Data records:
——
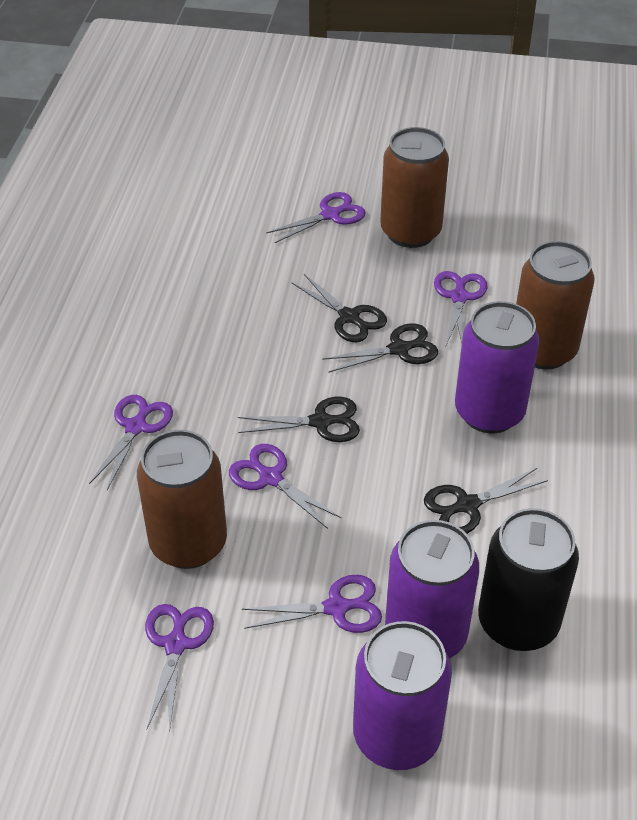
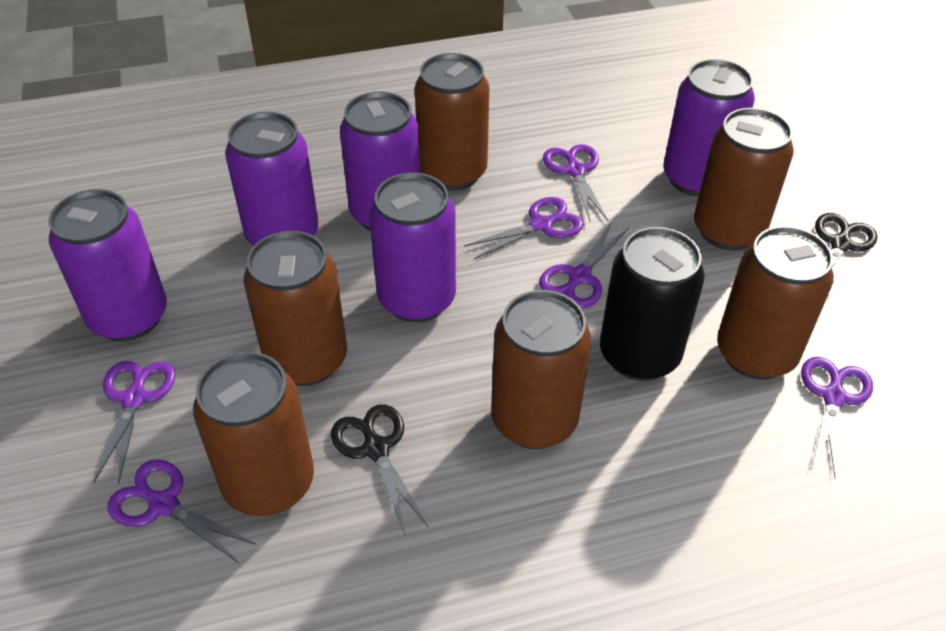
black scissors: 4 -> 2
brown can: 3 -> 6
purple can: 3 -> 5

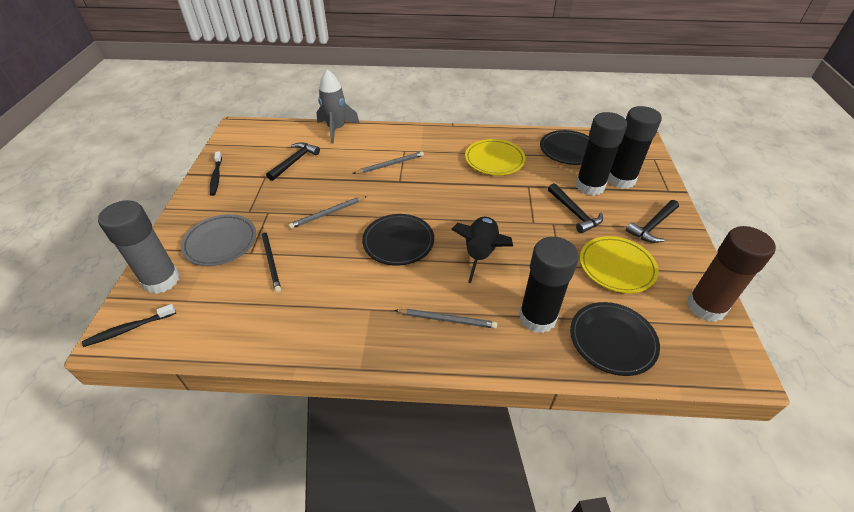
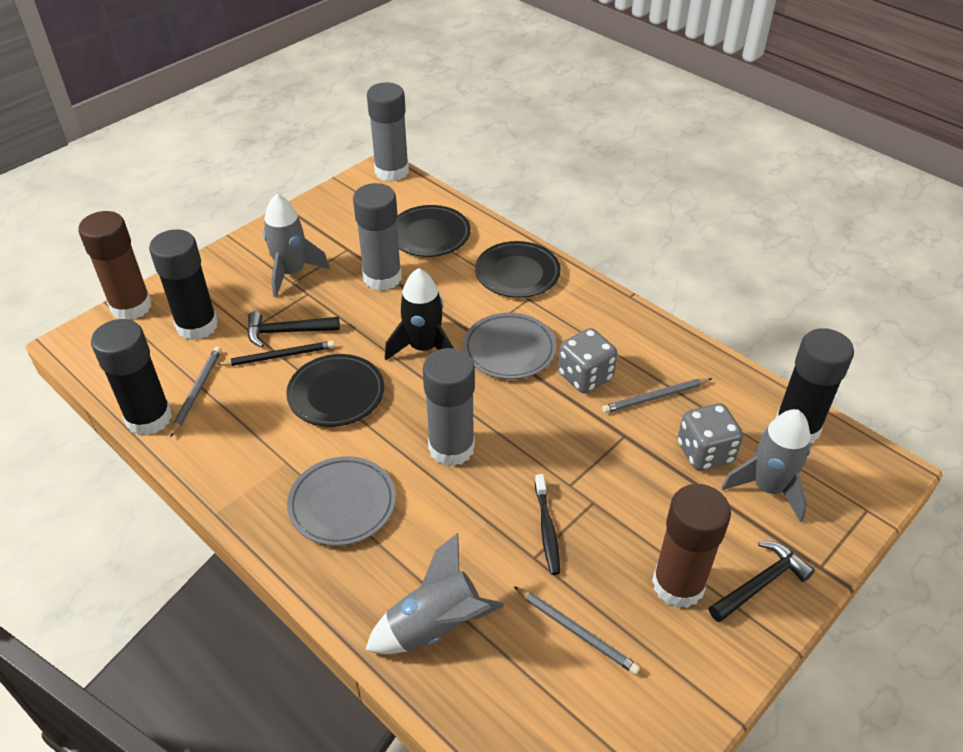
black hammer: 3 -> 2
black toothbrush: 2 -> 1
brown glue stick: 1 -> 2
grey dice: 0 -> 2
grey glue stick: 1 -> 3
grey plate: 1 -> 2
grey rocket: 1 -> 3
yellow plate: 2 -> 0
——
Work request → Search the records for the string "grey", and copy every line that holds it.

Solution to this exercise →
grey dice: 0 -> 2
grey glue stick: 1 -> 3
grey plate: 1 -> 2
grey rocket: 1 -> 3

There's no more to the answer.